__YOUR TASK__
An exact copy of all the data is required, with pictures left out.

__INFORMATION SUPPLIED__
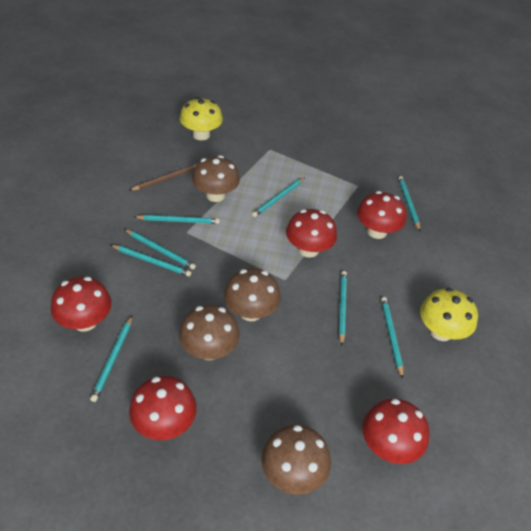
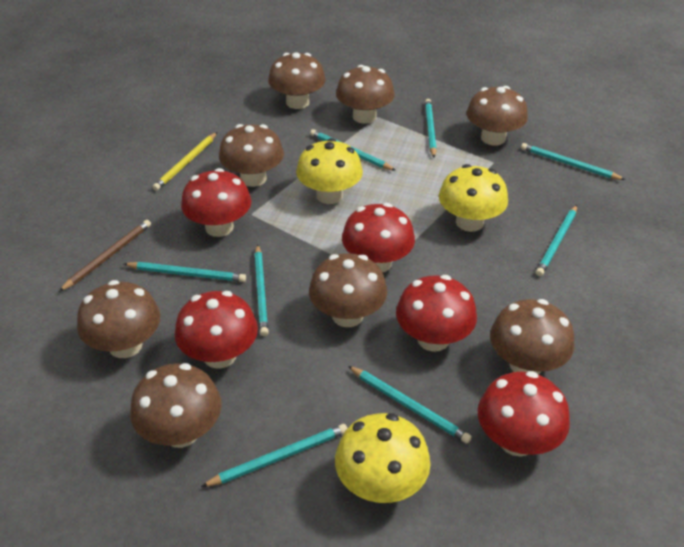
brown mushroom: 4 -> 8
yellow mushroom: 2 -> 3
yellow pencil: 0 -> 1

__WRITTEN REPLY__
brown mushroom: 4 -> 8
yellow mushroom: 2 -> 3
yellow pencil: 0 -> 1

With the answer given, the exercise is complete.